** start **
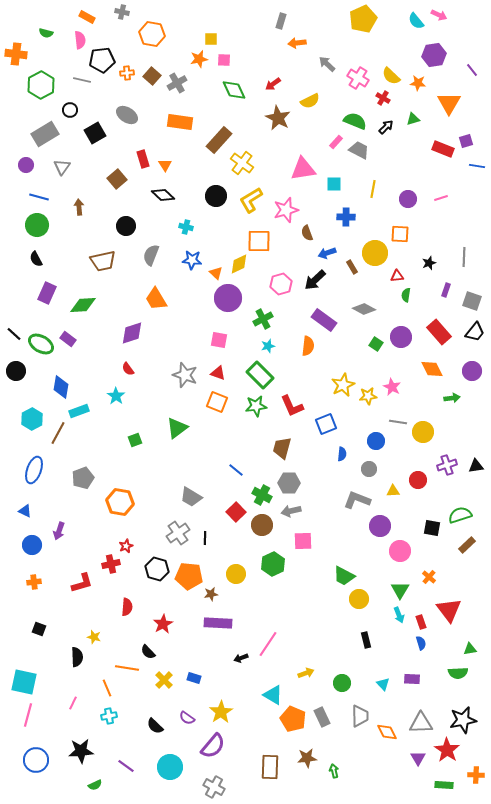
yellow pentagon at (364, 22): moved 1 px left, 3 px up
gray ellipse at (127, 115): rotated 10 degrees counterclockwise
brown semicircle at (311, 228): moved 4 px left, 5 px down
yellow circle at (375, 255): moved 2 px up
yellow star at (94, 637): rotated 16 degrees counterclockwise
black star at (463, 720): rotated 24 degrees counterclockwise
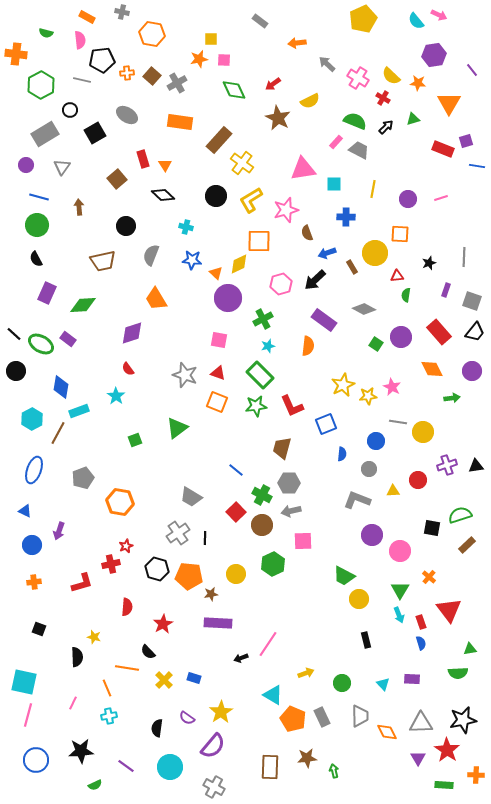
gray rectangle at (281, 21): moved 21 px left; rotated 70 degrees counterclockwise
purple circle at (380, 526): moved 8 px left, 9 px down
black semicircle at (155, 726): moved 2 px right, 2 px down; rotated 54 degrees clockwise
** end **
** start **
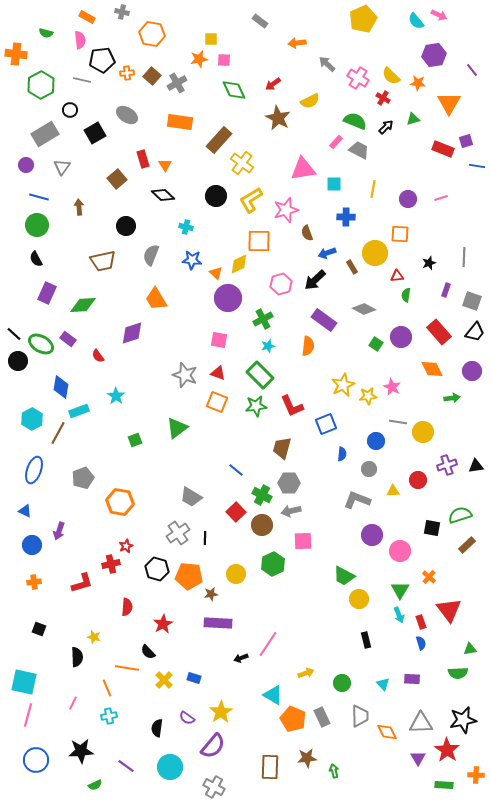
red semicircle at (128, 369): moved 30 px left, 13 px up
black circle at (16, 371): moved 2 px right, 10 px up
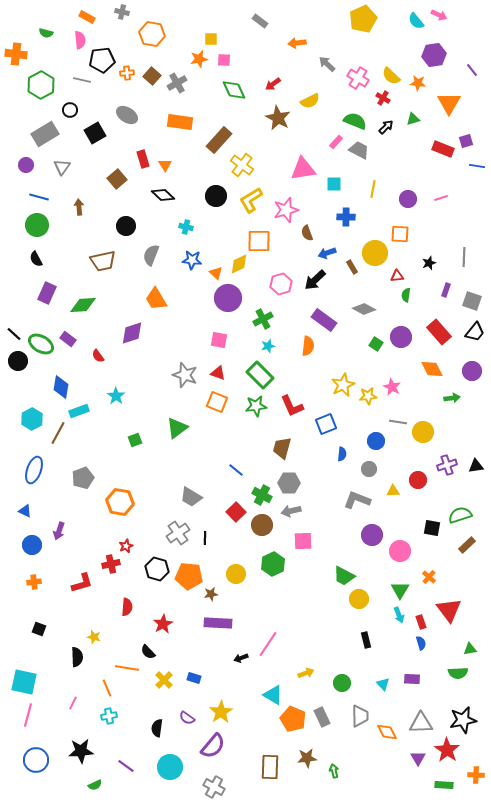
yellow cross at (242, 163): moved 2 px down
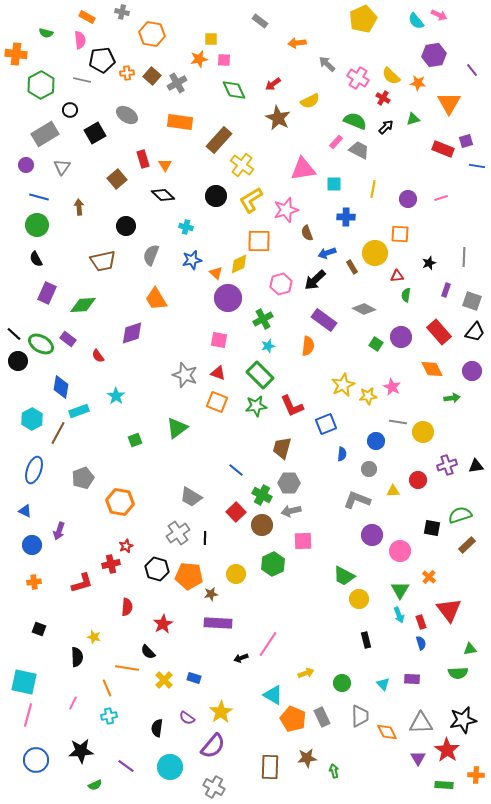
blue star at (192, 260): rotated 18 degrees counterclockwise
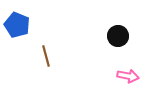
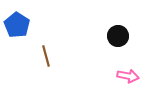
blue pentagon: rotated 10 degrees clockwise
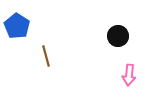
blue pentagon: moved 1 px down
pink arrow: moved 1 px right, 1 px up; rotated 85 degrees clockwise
** end **
Rewrite the section of the material that opens with the line containing "blue star at" and closes with the line containing "pink arrow: moved" as a numbered list, leaving out blank lines and the pictures.

1. blue star at (192, 260): rotated 18 degrees counterclockwise
2. blue pentagon: rotated 10 degrees clockwise
3. blue pentagon: moved 1 px down
4. pink arrow: moved 1 px right, 1 px up; rotated 85 degrees clockwise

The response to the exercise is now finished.